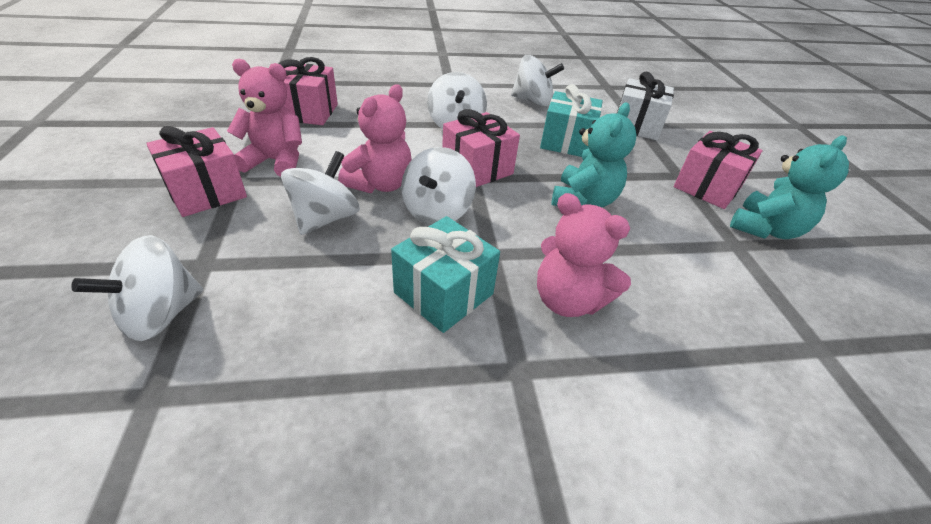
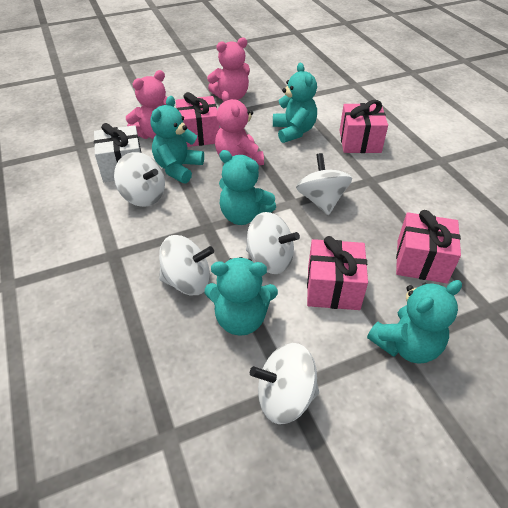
turquoise gift: 2 -> 0
turquoise teddy bear: 2 -> 5

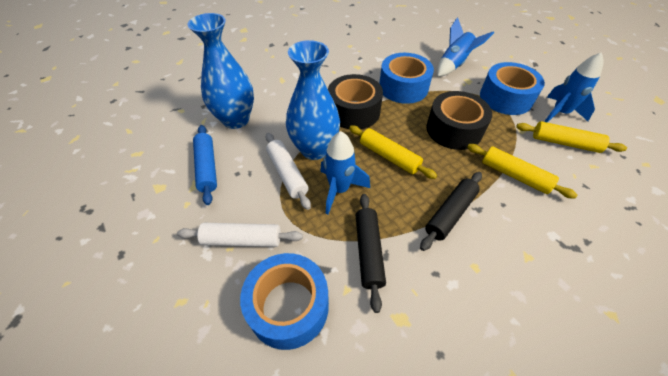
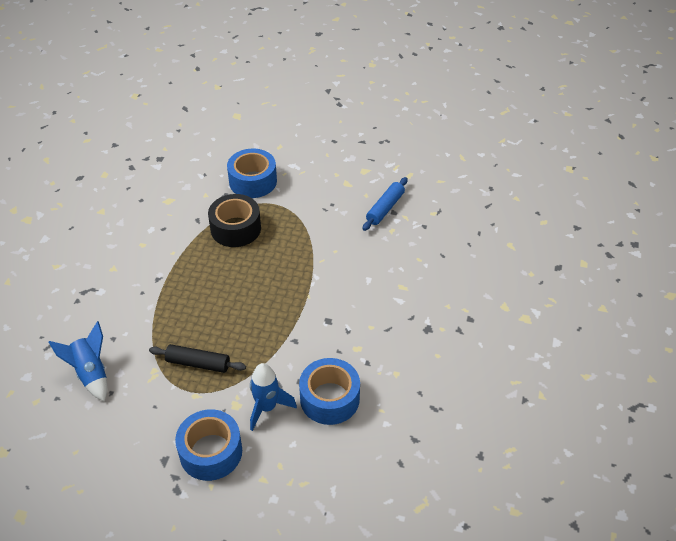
black rolling pin: 2 -> 1
black tape: 2 -> 1
blue rocket: 3 -> 2
blue vase: 2 -> 0
white rolling pin: 2 -> 0
yellow rolling pin: 3 -> 0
******************************
## YOUR INSTRUCTIONS
Without including any picture, set down every line above exactly as it stands.

## TASK ANSWER
turquoise gift: 2 -> 0
turquoise teddy bear: 2 -> 5

black rolling pin: 2 -> 1
black tape: 2 -> 1
blue rocket: 3 -> 2
blue vase: 2 -> 0
white rolling pin: 2 -> 0
yellow rolling pin: 3 -> 0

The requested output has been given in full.